# [Work to be completed]
Where a line holds the word "tile", copy that line from the data below.

# [Study material]
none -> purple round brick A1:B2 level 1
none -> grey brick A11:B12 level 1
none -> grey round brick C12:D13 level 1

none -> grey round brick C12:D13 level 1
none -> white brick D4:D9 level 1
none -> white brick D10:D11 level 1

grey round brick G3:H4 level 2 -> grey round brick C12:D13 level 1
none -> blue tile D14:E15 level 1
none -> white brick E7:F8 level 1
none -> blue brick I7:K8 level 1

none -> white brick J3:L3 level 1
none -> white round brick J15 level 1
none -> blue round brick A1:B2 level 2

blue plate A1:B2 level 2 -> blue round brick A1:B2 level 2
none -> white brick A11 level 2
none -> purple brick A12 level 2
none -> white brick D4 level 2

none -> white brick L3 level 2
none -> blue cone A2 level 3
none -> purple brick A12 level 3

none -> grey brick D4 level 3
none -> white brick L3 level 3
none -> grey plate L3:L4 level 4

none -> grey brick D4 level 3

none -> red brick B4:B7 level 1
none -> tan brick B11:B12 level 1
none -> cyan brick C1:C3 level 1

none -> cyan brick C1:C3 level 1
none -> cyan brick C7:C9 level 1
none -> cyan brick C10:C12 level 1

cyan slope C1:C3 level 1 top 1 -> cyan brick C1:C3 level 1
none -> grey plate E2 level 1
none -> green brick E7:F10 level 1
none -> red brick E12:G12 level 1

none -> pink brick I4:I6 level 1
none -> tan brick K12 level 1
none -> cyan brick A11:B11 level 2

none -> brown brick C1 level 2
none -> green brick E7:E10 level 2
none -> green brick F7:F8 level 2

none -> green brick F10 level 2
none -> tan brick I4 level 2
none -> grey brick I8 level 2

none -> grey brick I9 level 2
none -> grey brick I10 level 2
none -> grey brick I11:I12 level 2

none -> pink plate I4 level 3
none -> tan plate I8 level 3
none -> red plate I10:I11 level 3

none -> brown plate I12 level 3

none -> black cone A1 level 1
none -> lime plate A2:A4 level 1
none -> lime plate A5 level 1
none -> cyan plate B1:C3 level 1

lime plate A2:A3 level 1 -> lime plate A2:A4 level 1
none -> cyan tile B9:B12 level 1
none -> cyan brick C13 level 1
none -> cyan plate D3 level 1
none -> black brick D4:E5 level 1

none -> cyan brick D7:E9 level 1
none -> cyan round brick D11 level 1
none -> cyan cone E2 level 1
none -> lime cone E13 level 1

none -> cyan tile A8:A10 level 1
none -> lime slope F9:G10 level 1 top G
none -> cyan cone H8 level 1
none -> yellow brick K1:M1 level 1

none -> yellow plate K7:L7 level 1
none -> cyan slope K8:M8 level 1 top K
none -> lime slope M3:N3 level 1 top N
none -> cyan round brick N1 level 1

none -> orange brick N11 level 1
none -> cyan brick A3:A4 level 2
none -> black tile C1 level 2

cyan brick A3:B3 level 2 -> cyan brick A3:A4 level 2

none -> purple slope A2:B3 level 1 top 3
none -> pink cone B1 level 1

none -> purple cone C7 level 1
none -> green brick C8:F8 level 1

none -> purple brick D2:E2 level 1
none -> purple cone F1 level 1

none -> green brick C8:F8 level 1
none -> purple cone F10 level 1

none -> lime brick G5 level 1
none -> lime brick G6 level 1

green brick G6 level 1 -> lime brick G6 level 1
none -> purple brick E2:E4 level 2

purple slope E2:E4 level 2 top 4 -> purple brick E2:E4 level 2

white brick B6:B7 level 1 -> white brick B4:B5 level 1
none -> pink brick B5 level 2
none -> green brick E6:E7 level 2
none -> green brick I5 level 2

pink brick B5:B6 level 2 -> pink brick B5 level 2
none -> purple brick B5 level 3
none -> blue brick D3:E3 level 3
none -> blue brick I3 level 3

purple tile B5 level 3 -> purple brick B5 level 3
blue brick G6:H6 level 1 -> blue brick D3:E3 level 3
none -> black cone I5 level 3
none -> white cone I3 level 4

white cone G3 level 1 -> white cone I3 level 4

# [Task output]
none -> blue tile D14:E15 level 1
none -> cyan tile B9:B12 level 1
none -> cyan tile A8:A10 level 1
none -> black tile C1 level 2
purple tile B5 level 3 -> purple brick B5 level 3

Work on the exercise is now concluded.